-------- Input records --------
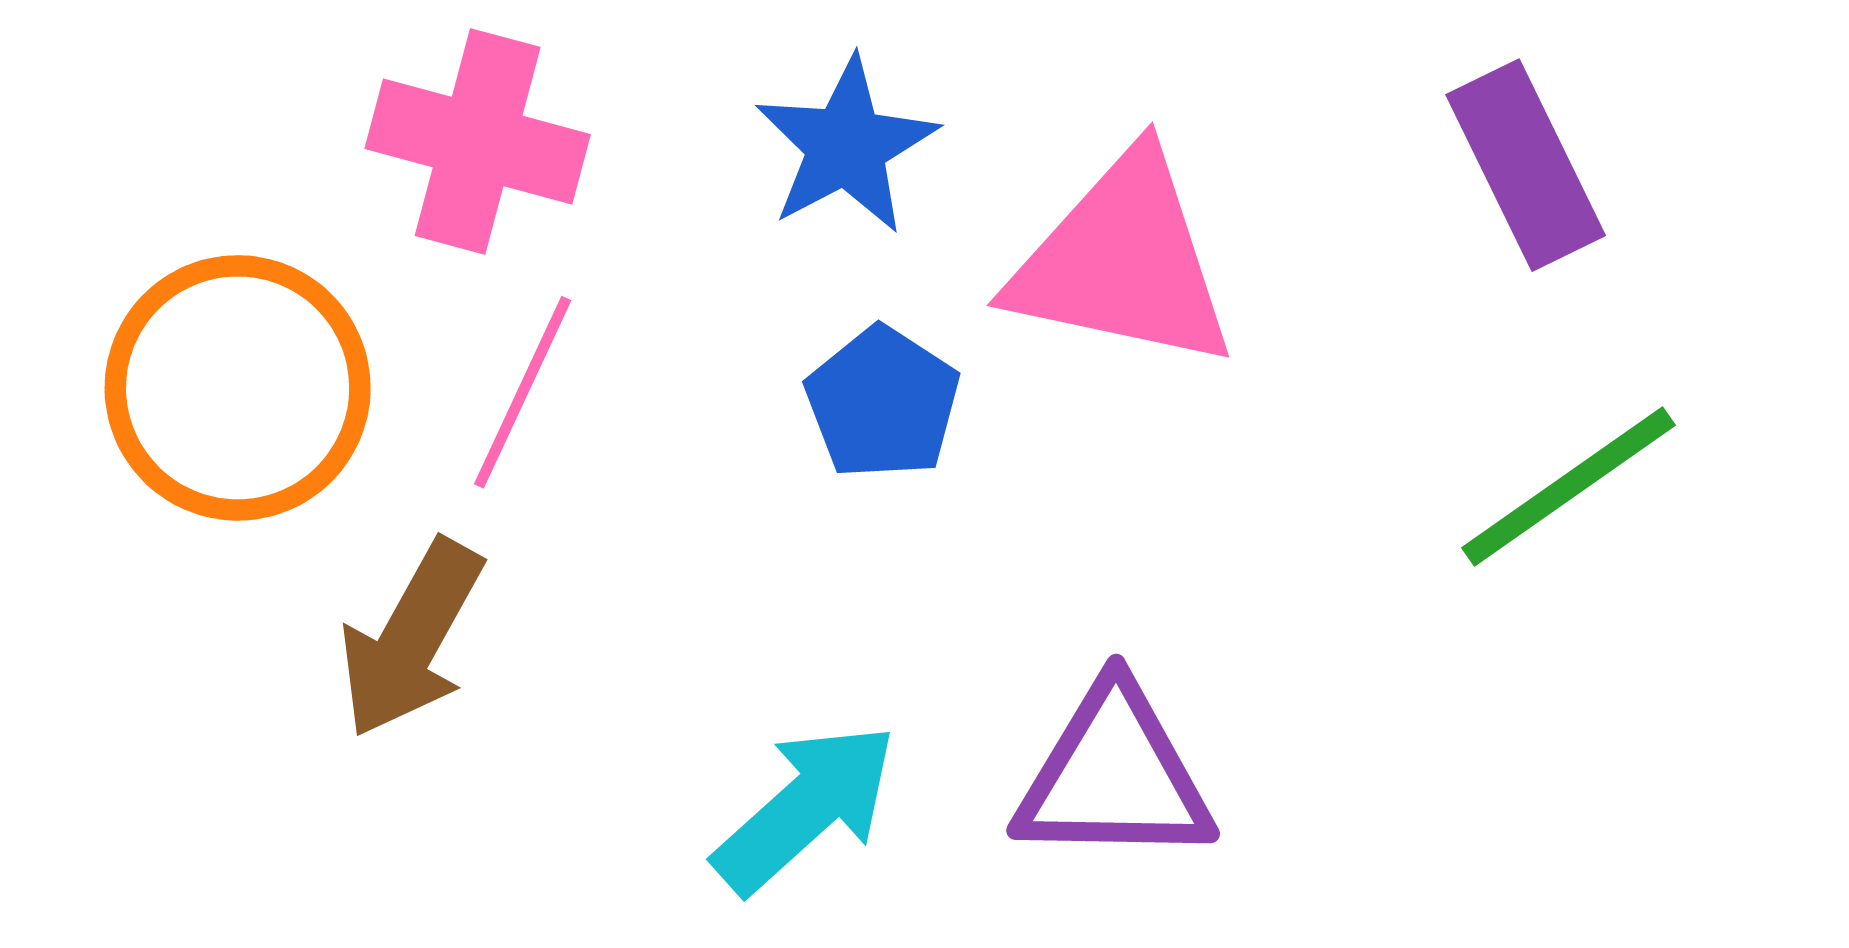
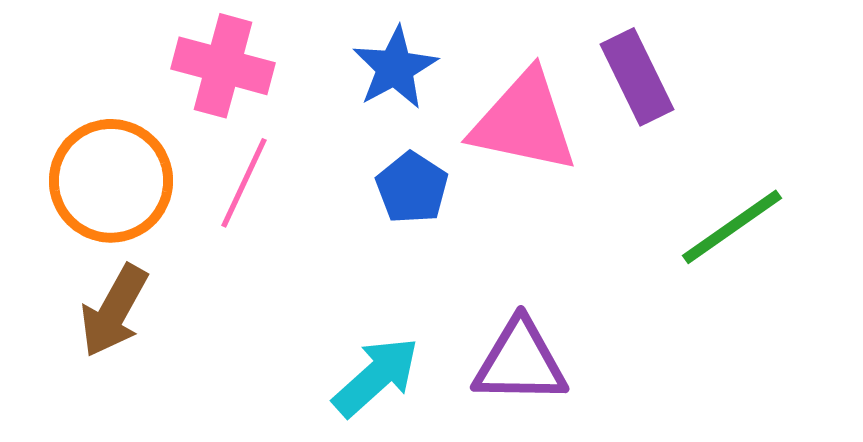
purple rectangle: (1526, 165) -> (637, 77), moved
brown arrow: (411, 639) -> (114, 311), moved

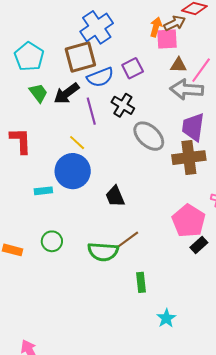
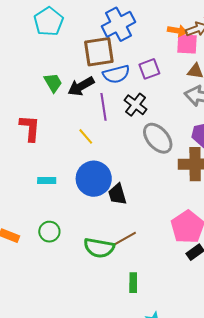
orange arrow: (156, 27) -> (177, 31), turned 78
cyan pentagon: (29, 57) -> (49, 22), moved
blue circle: (73, 171) -> (94, 179), moved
--------
> What is required
Would you set down each line of the data exactly, with no images included?

> Answer below
purple rectangle: (1526, 165) -> (637, 77), moved
brown arrow: (411, 639) -> (114, 311), moved

orange arrow: (156, 27) -> (177, 31), turned 78
cyan pentagon: (29, 57) -> (49, 22), moved
blue circle: (73, 171) -> (94, 179), moved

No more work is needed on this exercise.